- Data for this task:

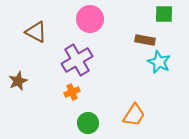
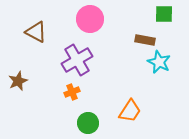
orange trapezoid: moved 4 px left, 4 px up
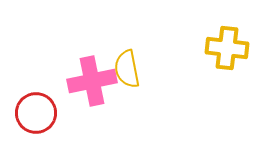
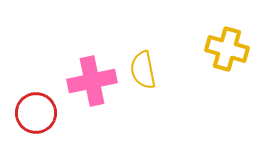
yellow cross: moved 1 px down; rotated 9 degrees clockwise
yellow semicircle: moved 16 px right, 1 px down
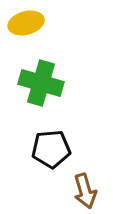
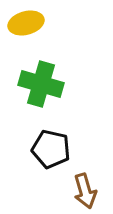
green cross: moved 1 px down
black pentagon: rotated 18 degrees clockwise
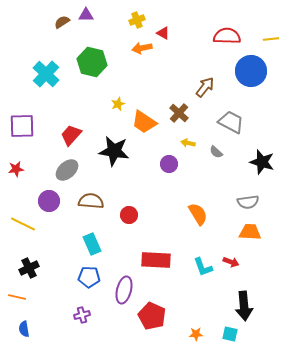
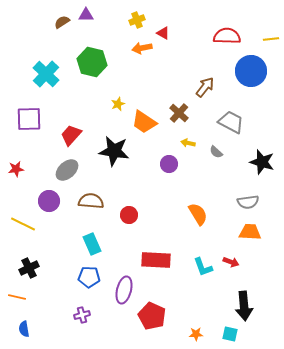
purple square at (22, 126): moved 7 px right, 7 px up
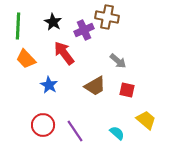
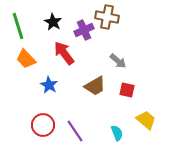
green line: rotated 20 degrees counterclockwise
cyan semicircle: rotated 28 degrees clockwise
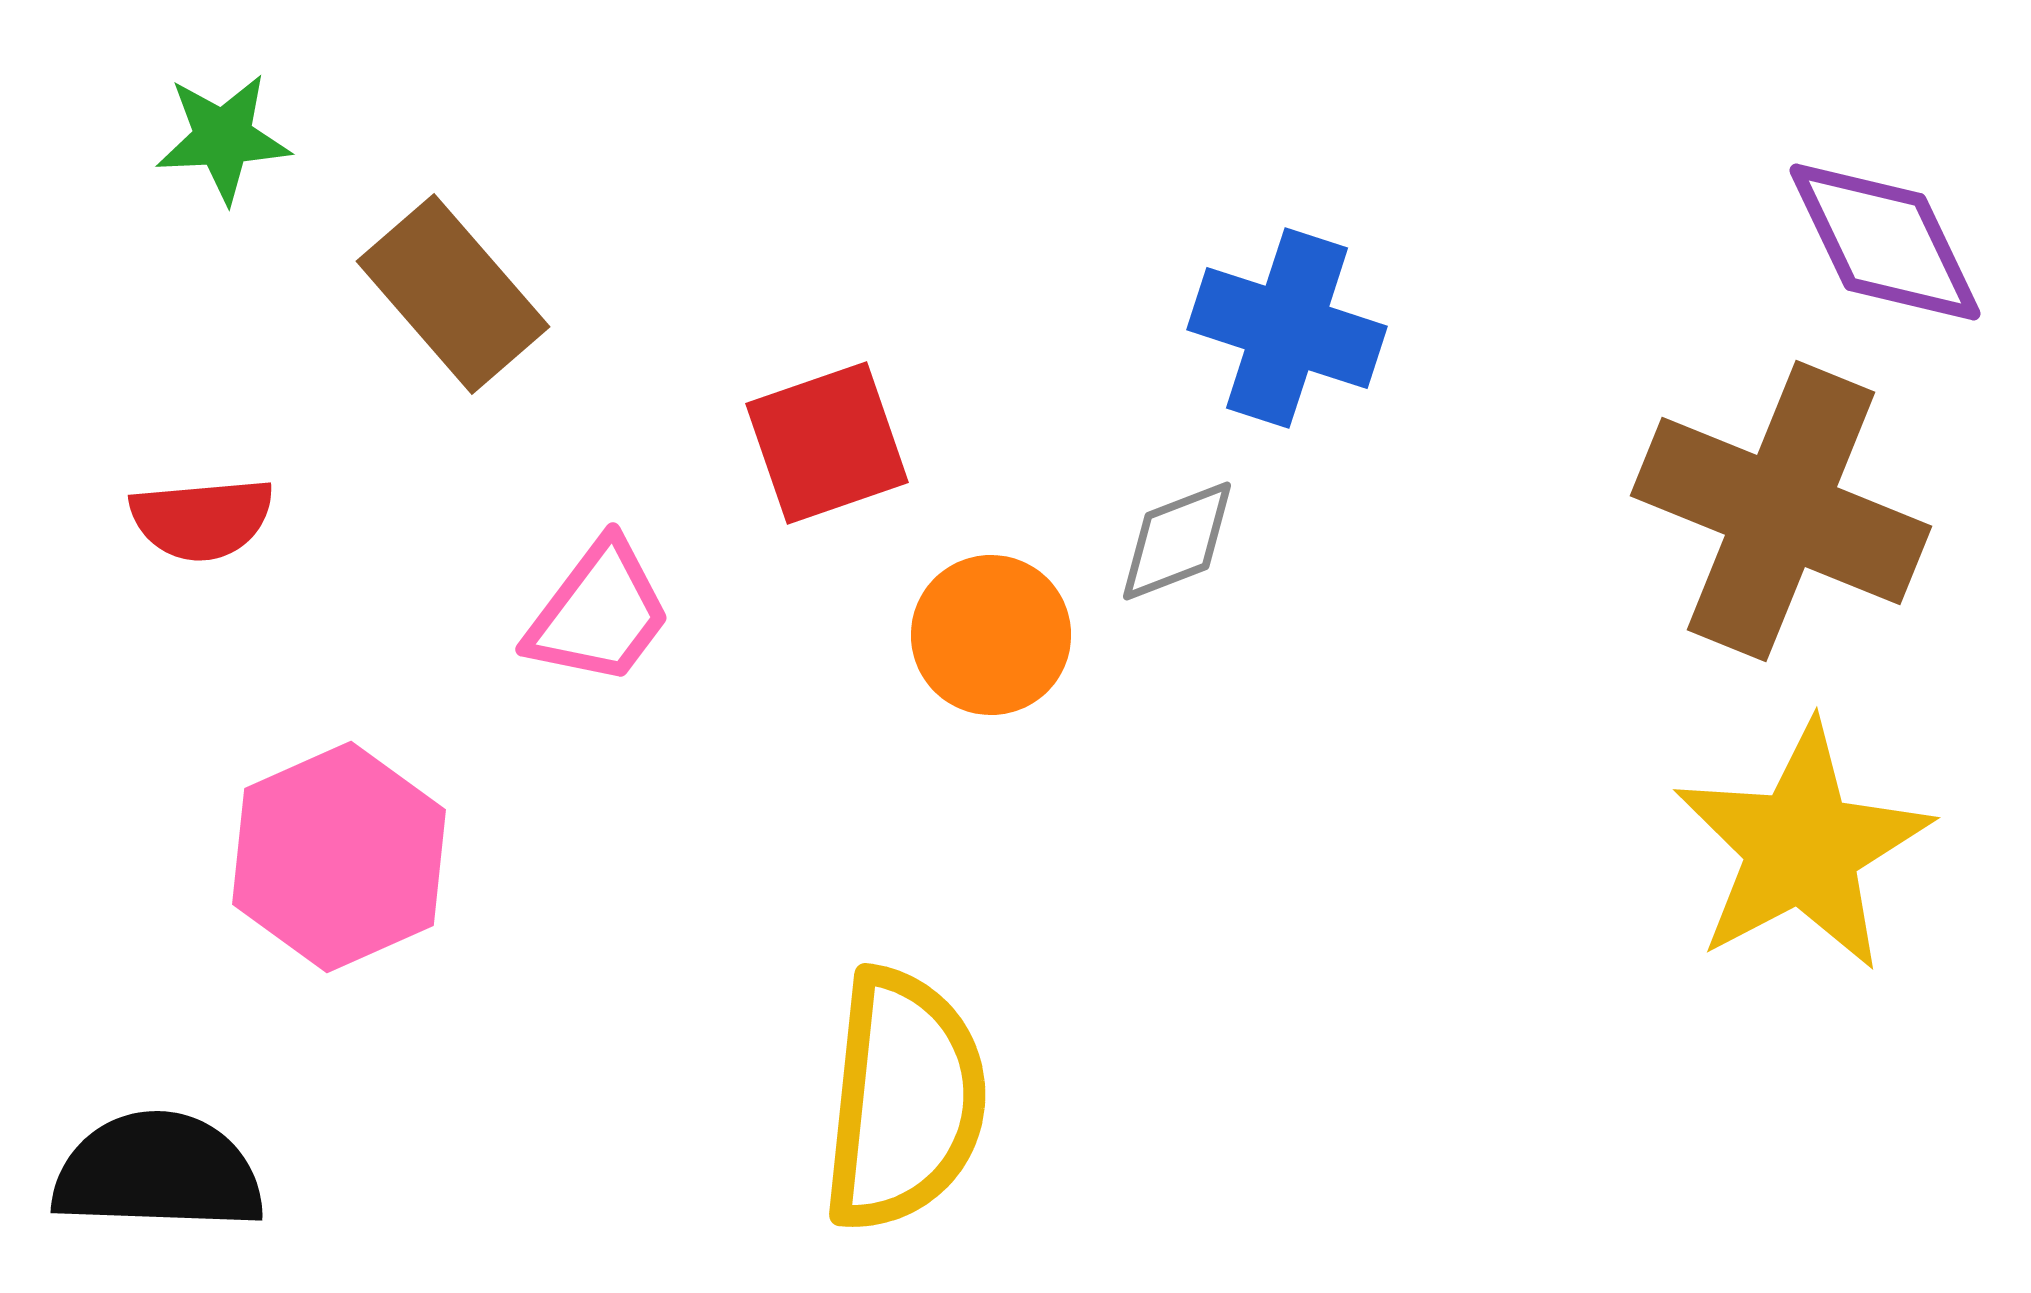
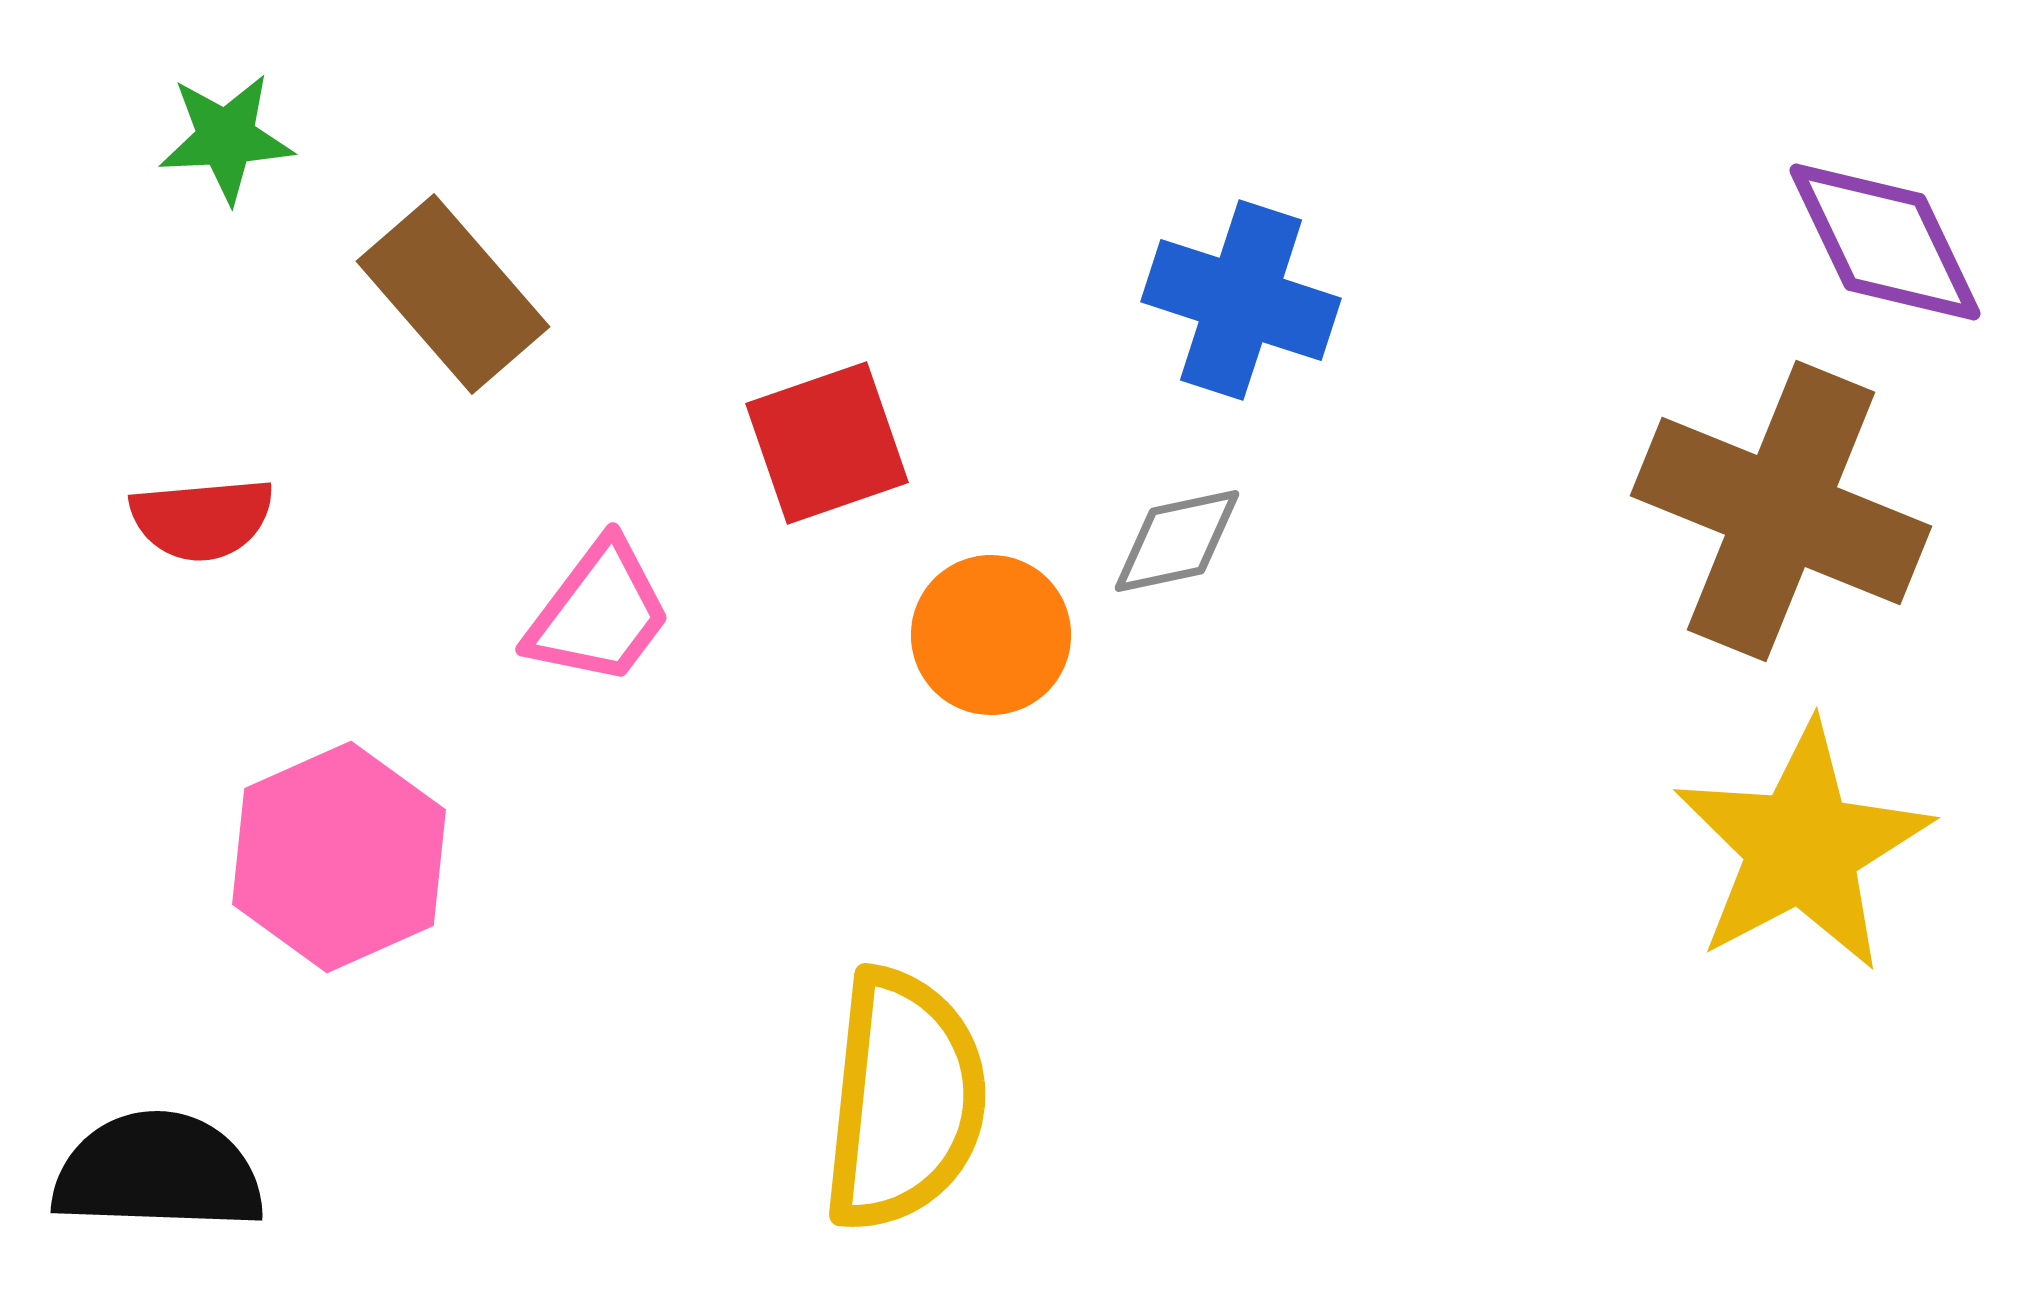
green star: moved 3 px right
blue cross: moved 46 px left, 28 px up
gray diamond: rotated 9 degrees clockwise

- Problem statement:
In the lines above, spot each one that contains the word "rotated" and copy it.

- Exercise output:
yellow cross: moved 1 px down; rotated 9 degrees clockwise
black pentagon: rotated 18 degrees clockwise
green line: rotated 20 degrees counterclockwise
cyan semicircle: rotated 28 degrees clockwise
gray diamond: rotated 9 degrees clockwise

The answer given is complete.